* [DATA FOR THE TASK]

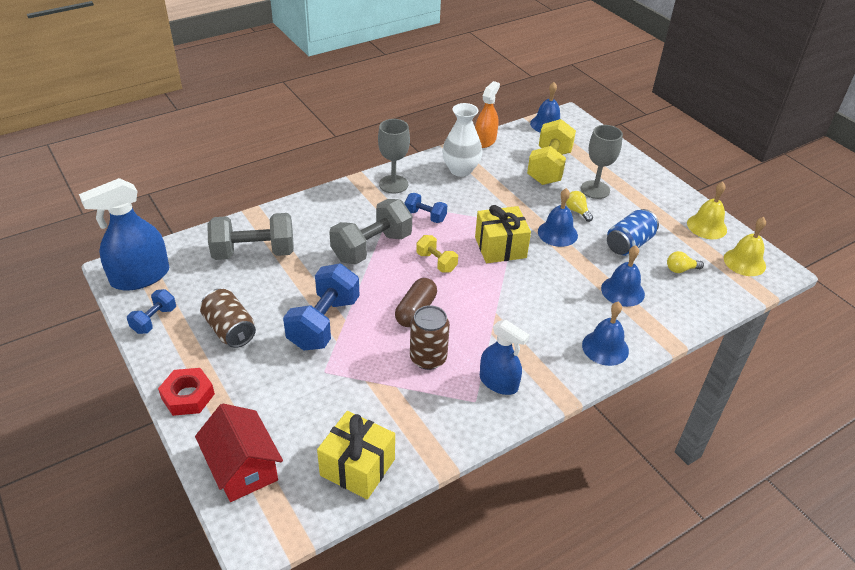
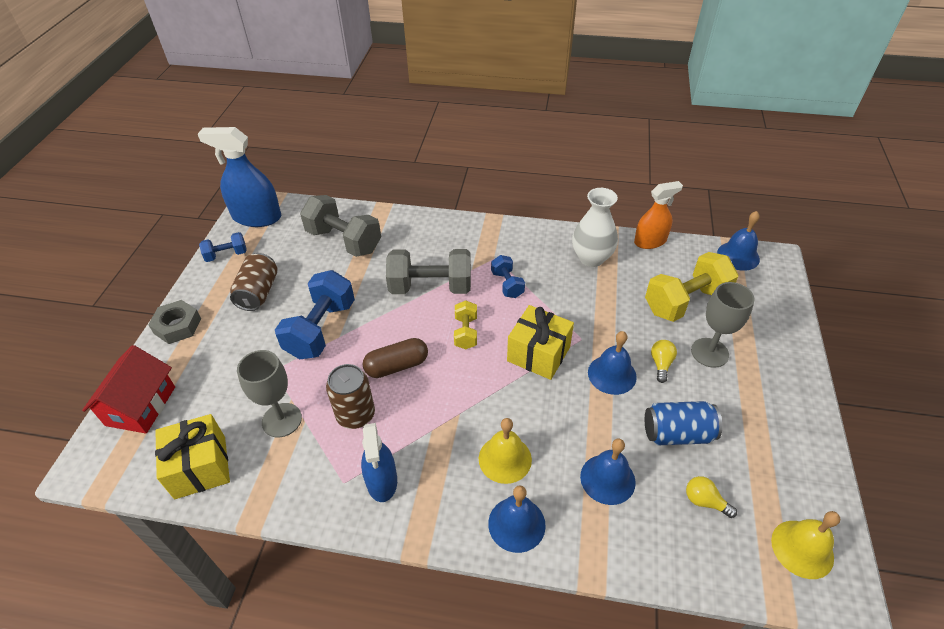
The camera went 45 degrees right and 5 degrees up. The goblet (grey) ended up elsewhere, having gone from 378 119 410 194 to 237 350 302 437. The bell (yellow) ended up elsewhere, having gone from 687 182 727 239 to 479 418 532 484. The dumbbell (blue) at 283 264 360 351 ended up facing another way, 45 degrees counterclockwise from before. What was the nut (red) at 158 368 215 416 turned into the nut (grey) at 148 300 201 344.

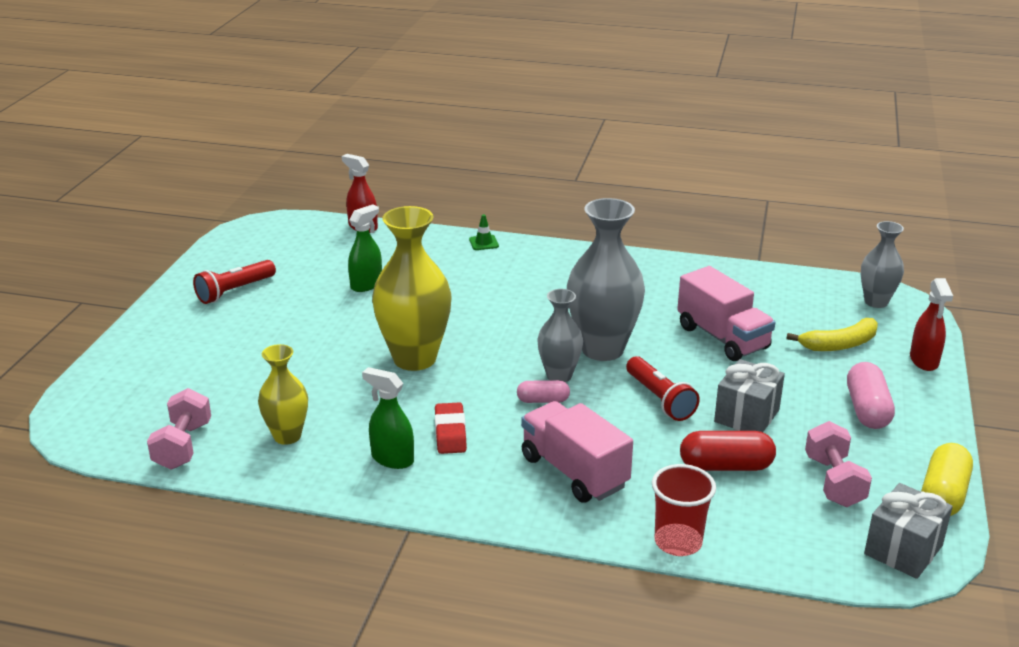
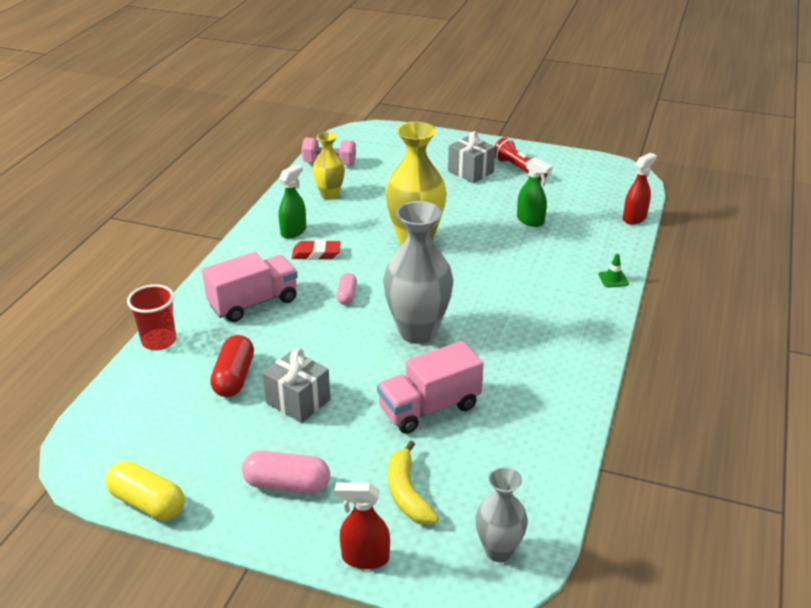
The camera went 95 degrees right and 5 degrees up. The second view lost the vase (grey) at 537 289 583 382. The second view lost the flashlight (red) at 626 356 700 421. The second view lost the dumbbell (pink) at 805 421 872 507. The gift (grey) ended up elsewhere, having gone from 864 483 953 579 to 448 131 495 183.

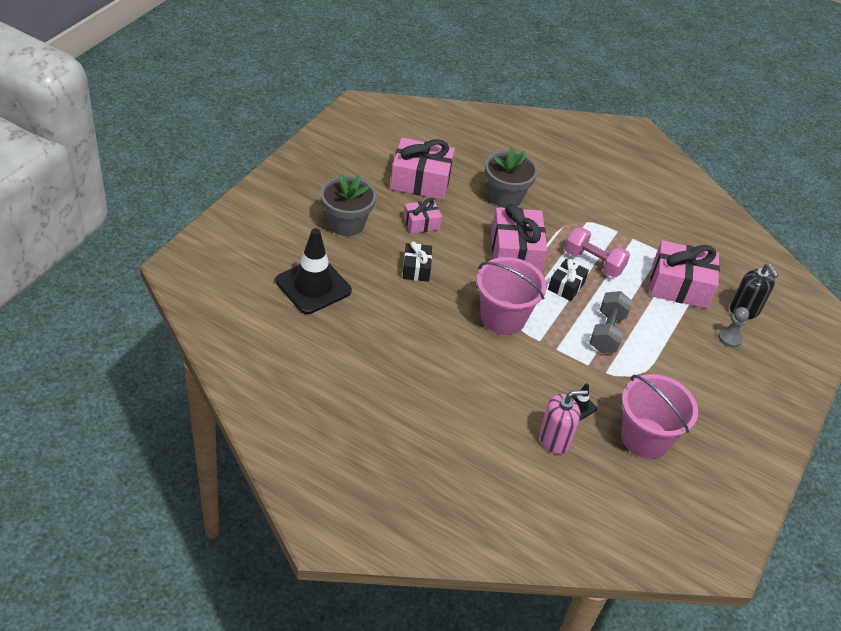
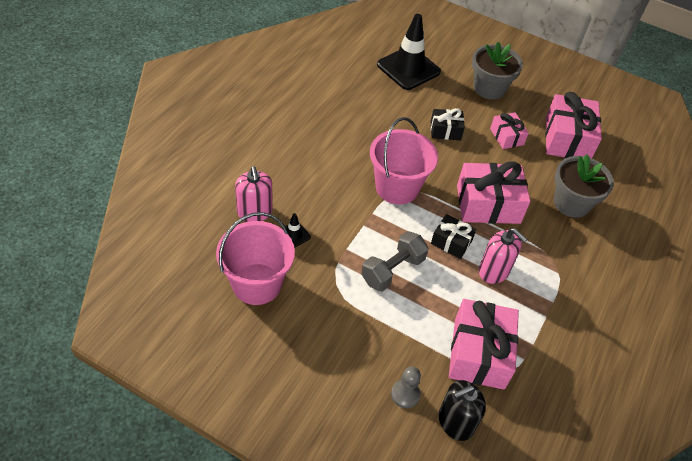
The camera went 90 degrees right and 5 degrees up. Where the dumbbell (pink) stood at 565 227 630 277, the soap dispenser (pink) came to stand at 479 228 527 284. The dumbbell (grey) at 589 291 632 353 ended up facing another way, 60 degrees counterclockwise from before.

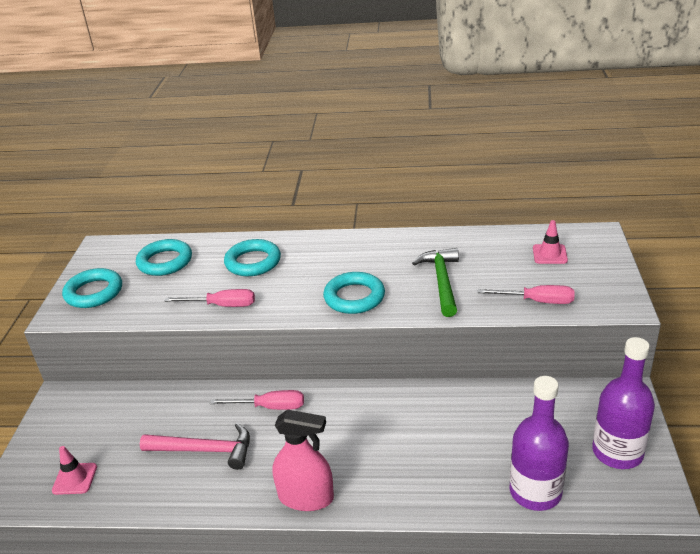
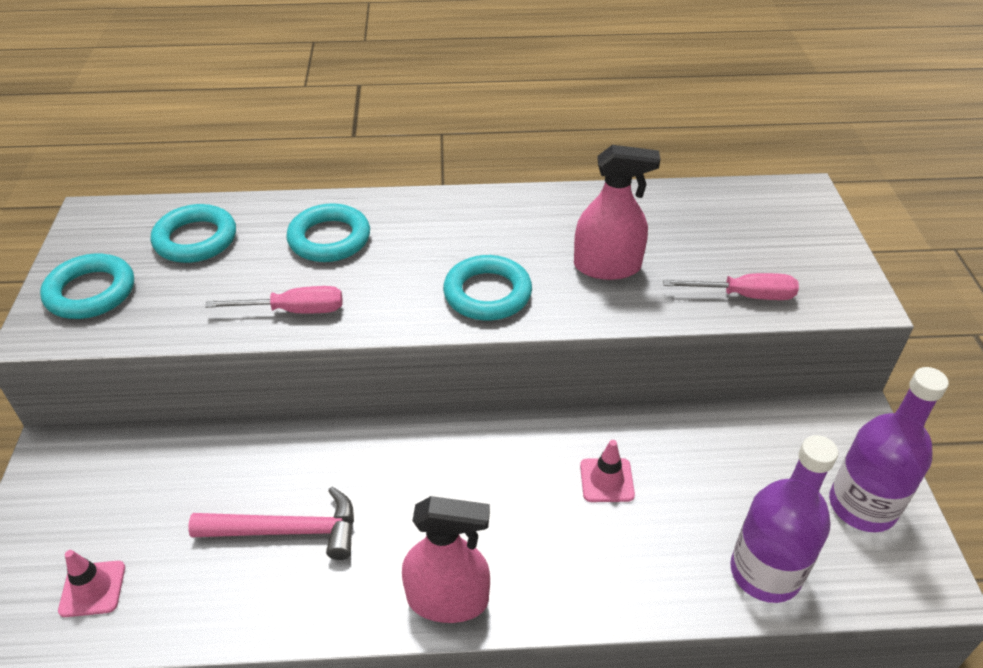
The camera went 10 degrees left and 10 degrees up. The traffic cone (pink) ended up elsewhere, having gone from 533 220 568 264 to 580 440 635 502. Where the hammer (green) stood at 412 248 459 317, the spray bottle (pink) came to stand at 574 145 660 280. The second view lost the screwdriver (pink) at 210 390 304 410.

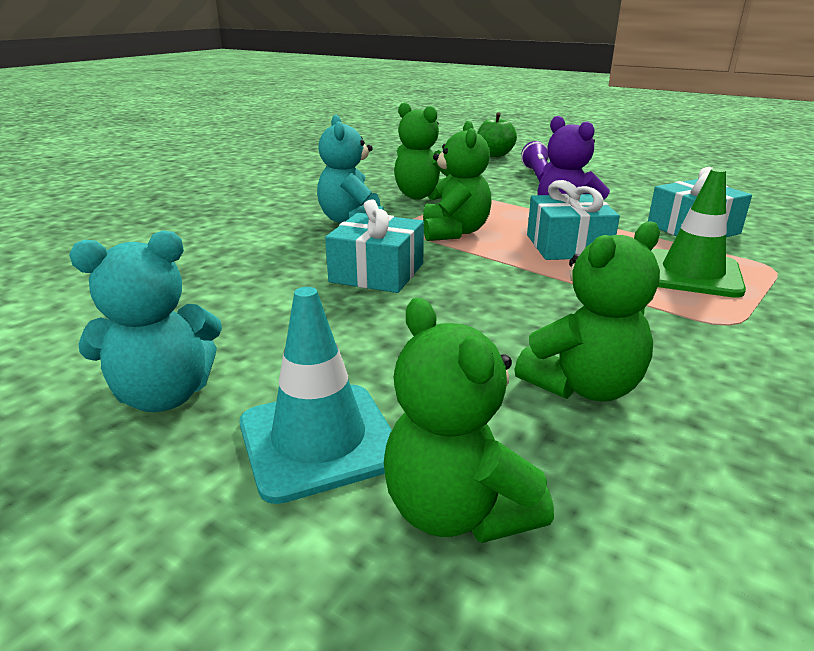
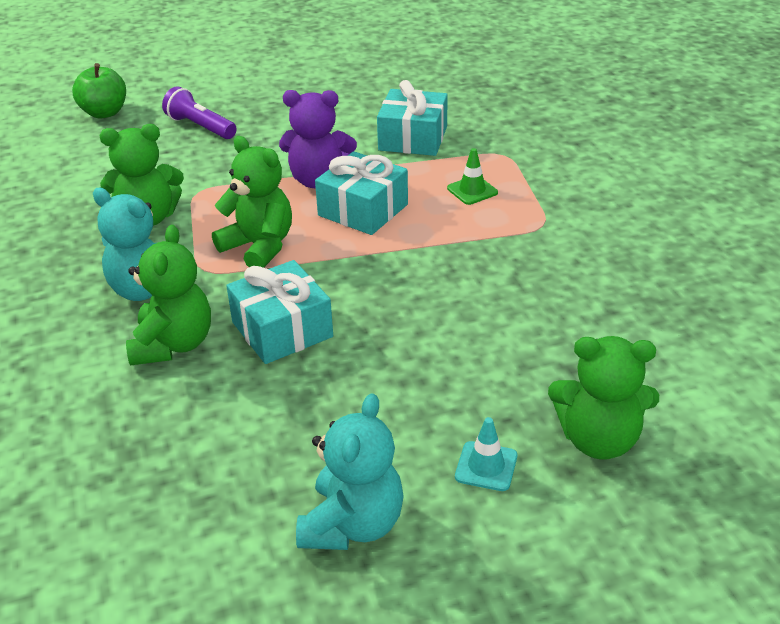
The camera went 50 degrees left and 10 degrees up. The size of the traffic cone (green) at 651 168 746 298 changed by a factor of 0.52. The teddy bear (green) ended up elsewhere, having gone from 514 221 660 402 to 126 225 211 366. The size of the traffic cone (turquoise) at 240 287 392 504 changed by a factor of 0.52.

* [ASSIGNED TASK] Above are some records. Output exactly the lines from the one that contains "The camera went 90" to the one that contains "The camera went 10", keeping both, and omit the pictures.

* [WRITTEN ANSWER]
The camera went 90 degrees right and 5 degrees up. Where the dumbbell (pink) stood at 565 227 630 277, the soap dispenser (pink) came to stand at 479 228 527 284. The dumbbell (grey) at 589 291 632 353 ended up facing another way, 60 degrees counterclockwise from before.

The camera went 10 degrees left and 10 degrees up. The traffic cone (pink) ended up elsewhere, having gone from 533 220 568 264 to 580 440 635 502. Where the hammer (green) stood at 412 248 459 317, the spray bottle (pink) came to stand at 574 145 660 280. The second view lost the screwdriver (pink) at 210 390 304 410.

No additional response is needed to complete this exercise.